• **YOUR ASSIGNMENT**:
Your task is to copy every line of the entries that holds the word "none".

• **DATA LISTING**:
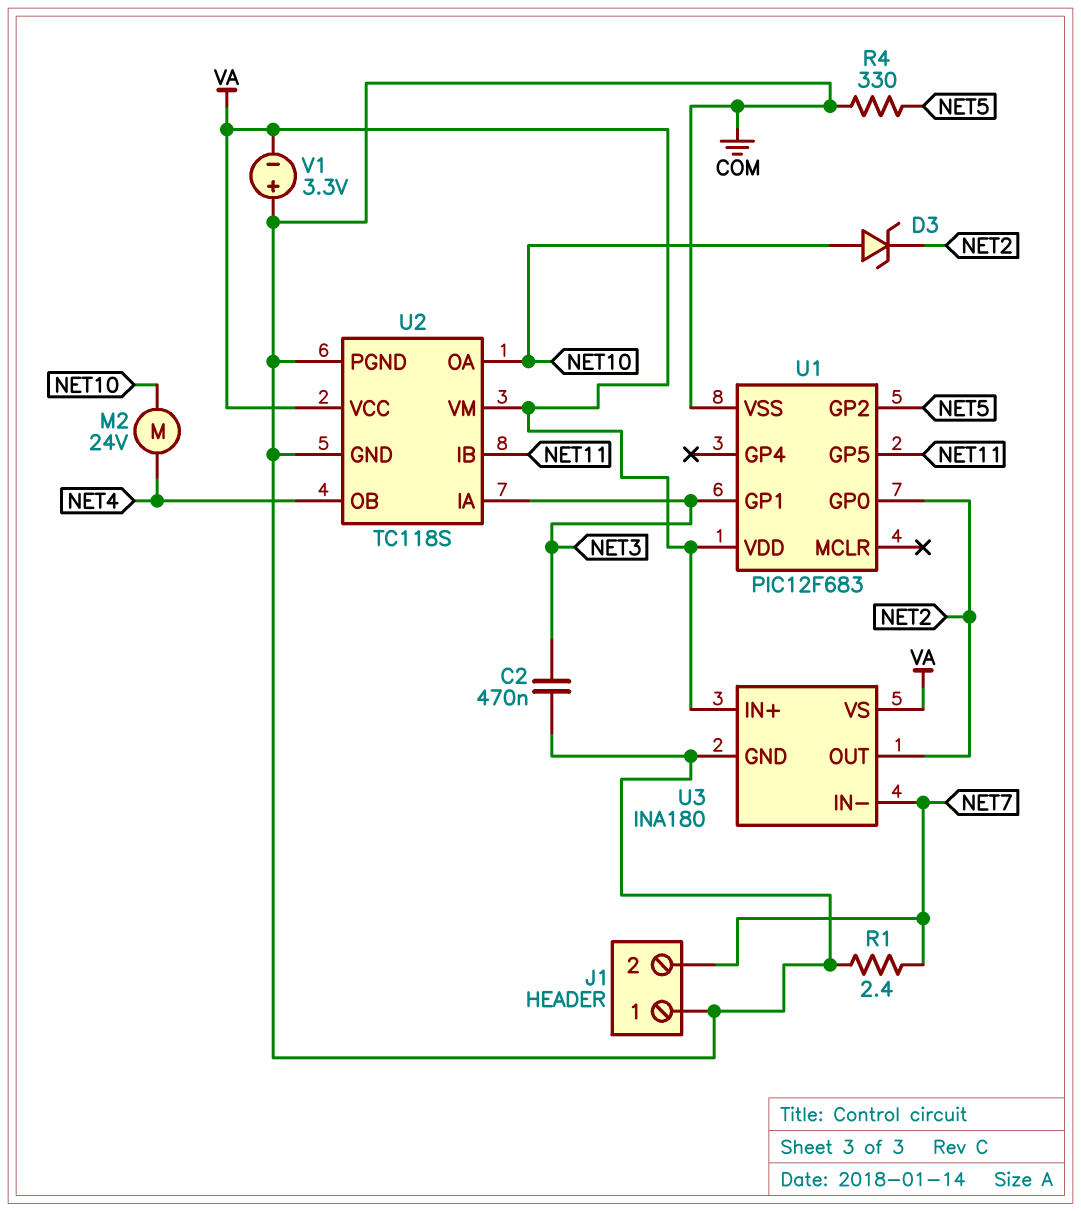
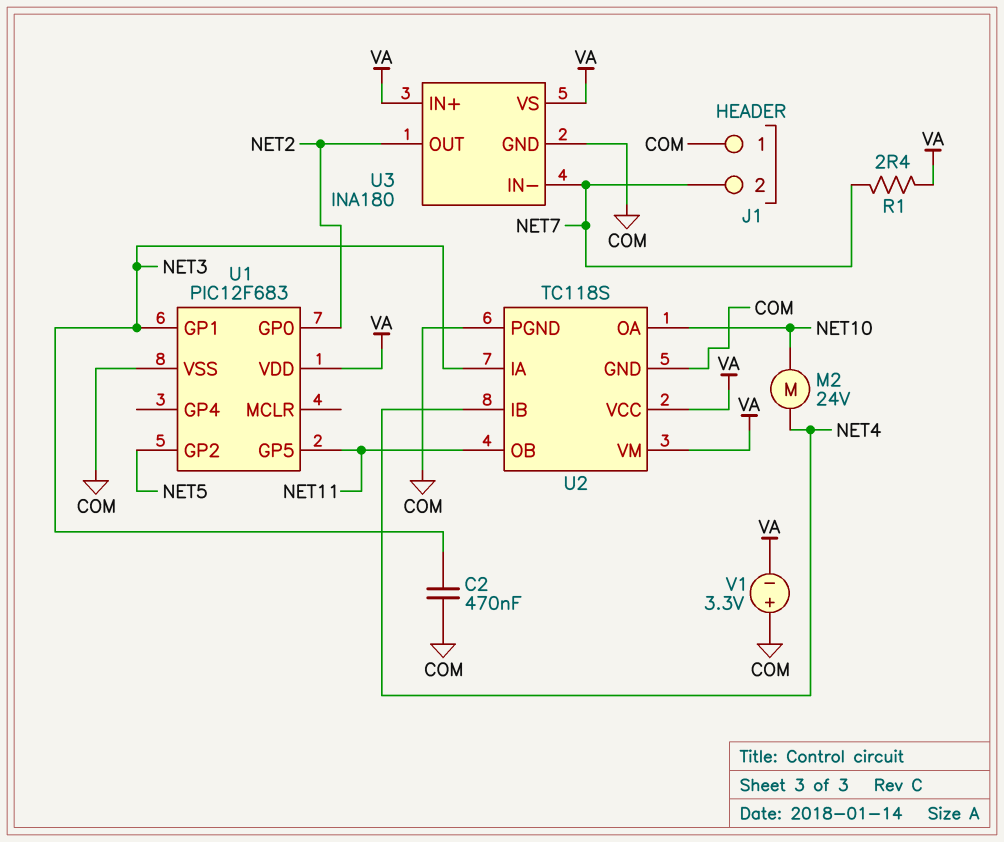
D3: zener (A NET10, K NET2) -> none
R1: 2.4 (COM, NET7) -> 2.4 (NET7, VA)
R4: 330 (COM, NET5) -> none
U2 pin IB: NET11 -> NET4
U2 pin OB: NET4 -> NET11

• **SOLUTION TO THE EXERCISE**:
D3: zener (A NET10, K NET2) -> none
R4: 330 (COM, NET5) -> none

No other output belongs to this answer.